WHAT YOU NEED TO DO » Please copy each line of the records below that includes the word "spoon".

[Object change listings]
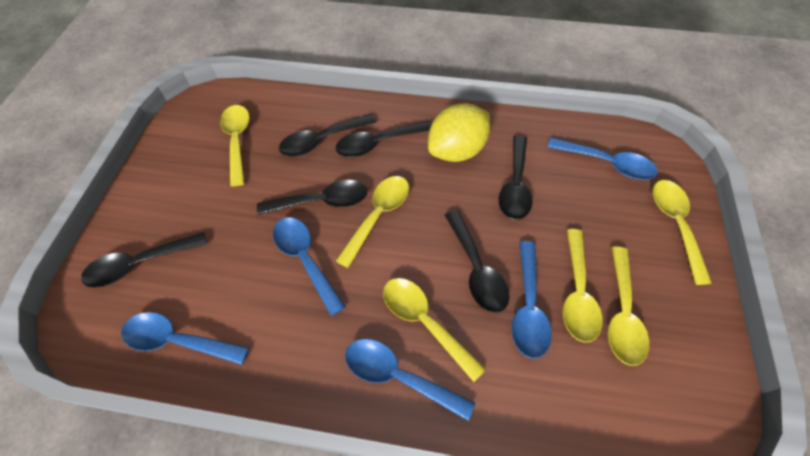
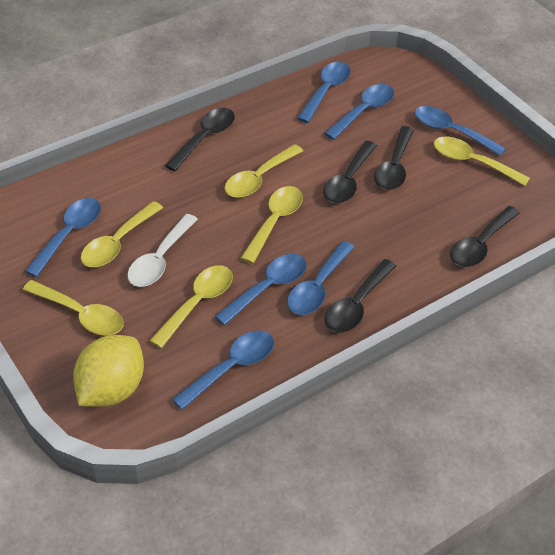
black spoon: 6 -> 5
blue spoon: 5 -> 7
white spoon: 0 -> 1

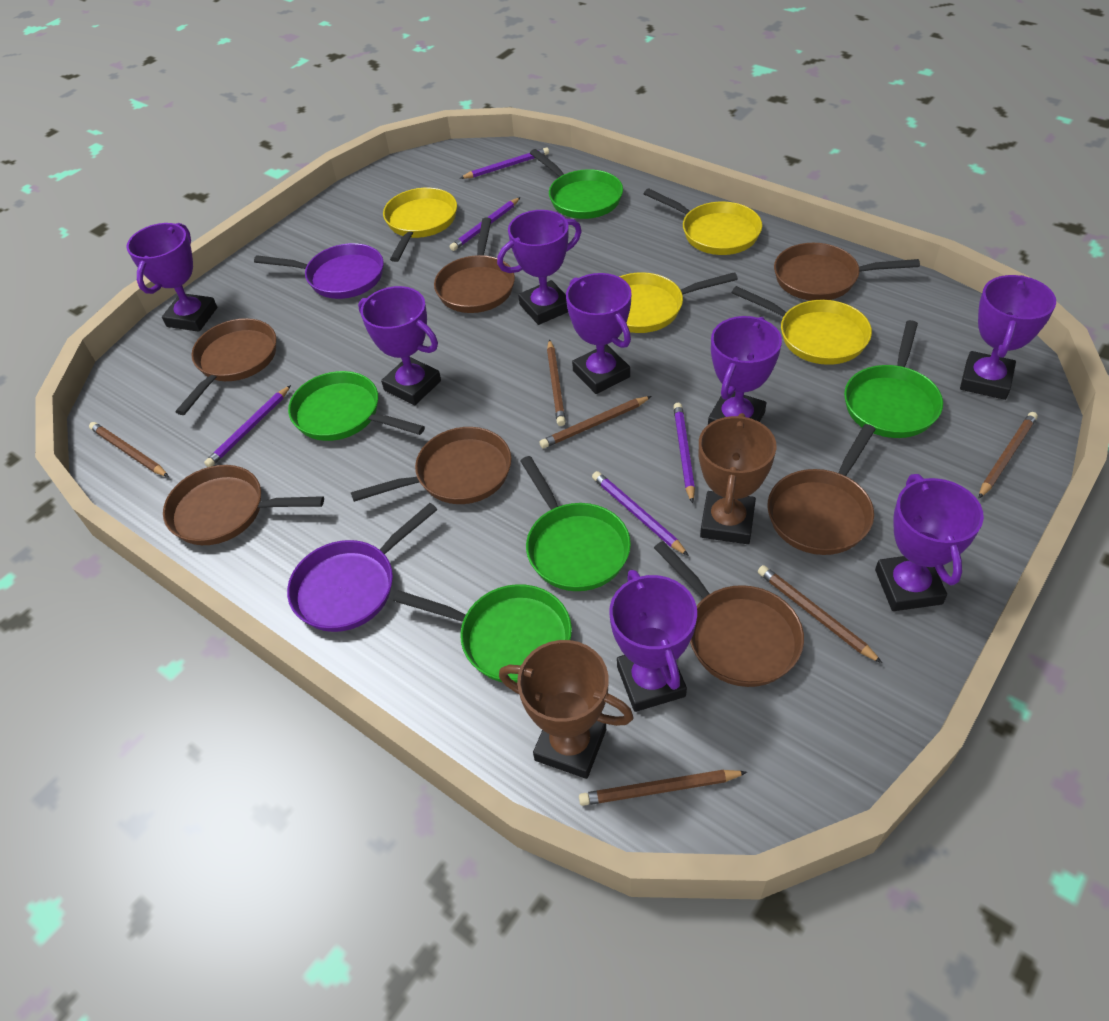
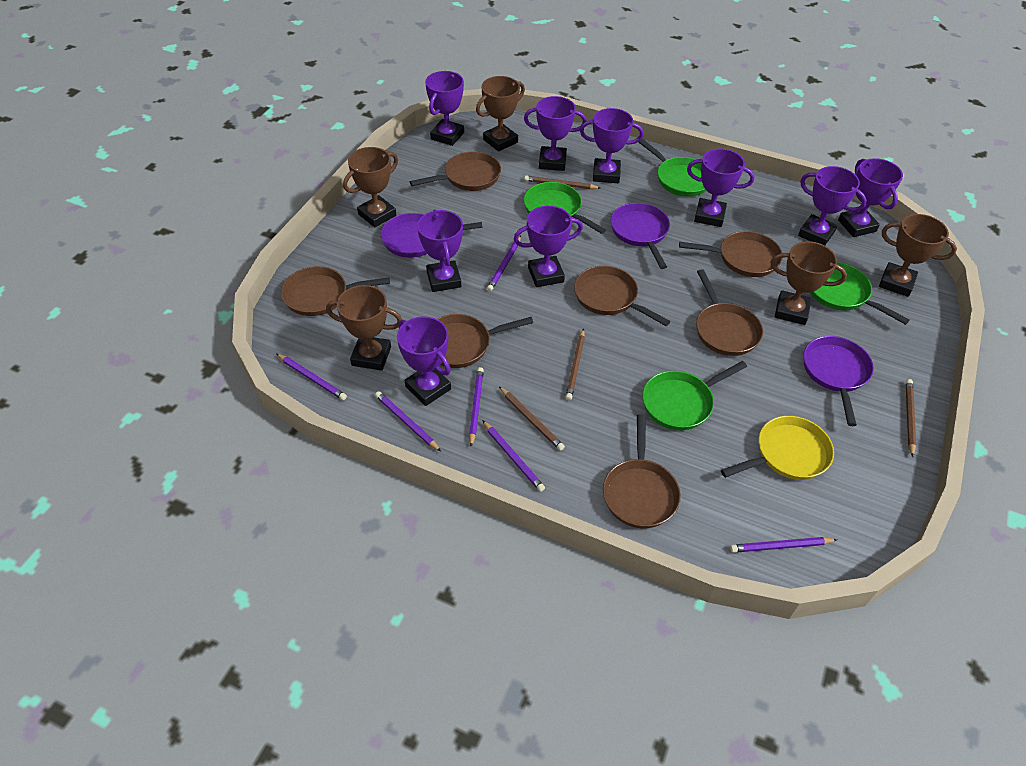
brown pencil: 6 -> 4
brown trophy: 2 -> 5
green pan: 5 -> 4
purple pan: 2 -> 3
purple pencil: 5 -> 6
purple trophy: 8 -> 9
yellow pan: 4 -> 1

SOLUTION BELOW »
black spoon: 6 -> 5
blue spoon: 5 -> 7
white spoon: 0 -> 1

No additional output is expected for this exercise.